WHAT YOU SHOULD DO:
Write every line below out again, exactly as given, but leave out the pictures.

[Opening DATA SUPPLIED section]

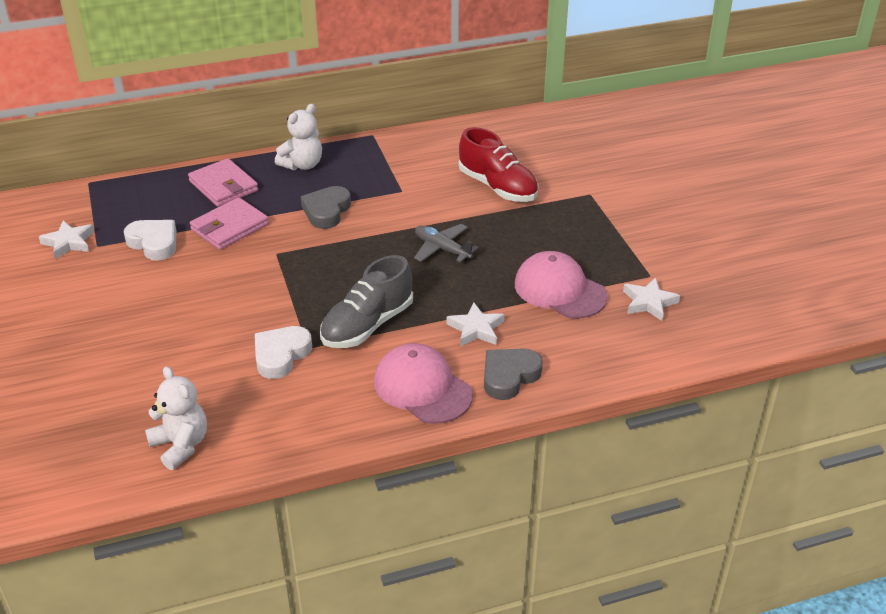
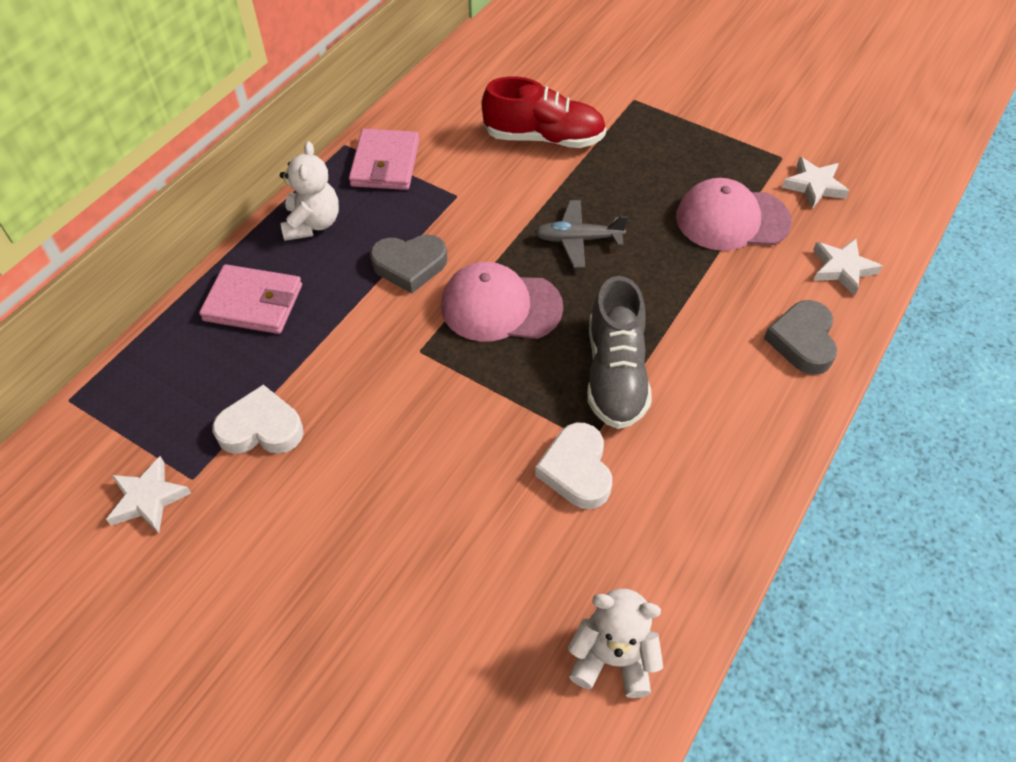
camera: 40 degrees left, 15 degrees up
(230, 227) = (326, 351): pink wallet -> pink wallet (385, 163)
(326, 211) = (409, 265): grey heart -> grey heart turned 75 degrees counterclockwise
(422, 388) = (748, 408): pink cap -> pink cap (500, 306)
(476, 329) = (714, 309): white star -> white star (842, 269)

[Closing DATA SUPPLIED section]

RESPONSE AREA:
camera: 40 degrees left, 15 degrees up
(230, 227) = (326, 351): pink wallet -> pink wallet (385, 163)
(326, 211) = (409, 265): grey heart -> grey heart turned 75 degrees counterclockwise
(422, 388) = (748, 408): pink cap -> pink cap (500, 306)
(476, 329) = (714, 309): white star -> white star (842, 269)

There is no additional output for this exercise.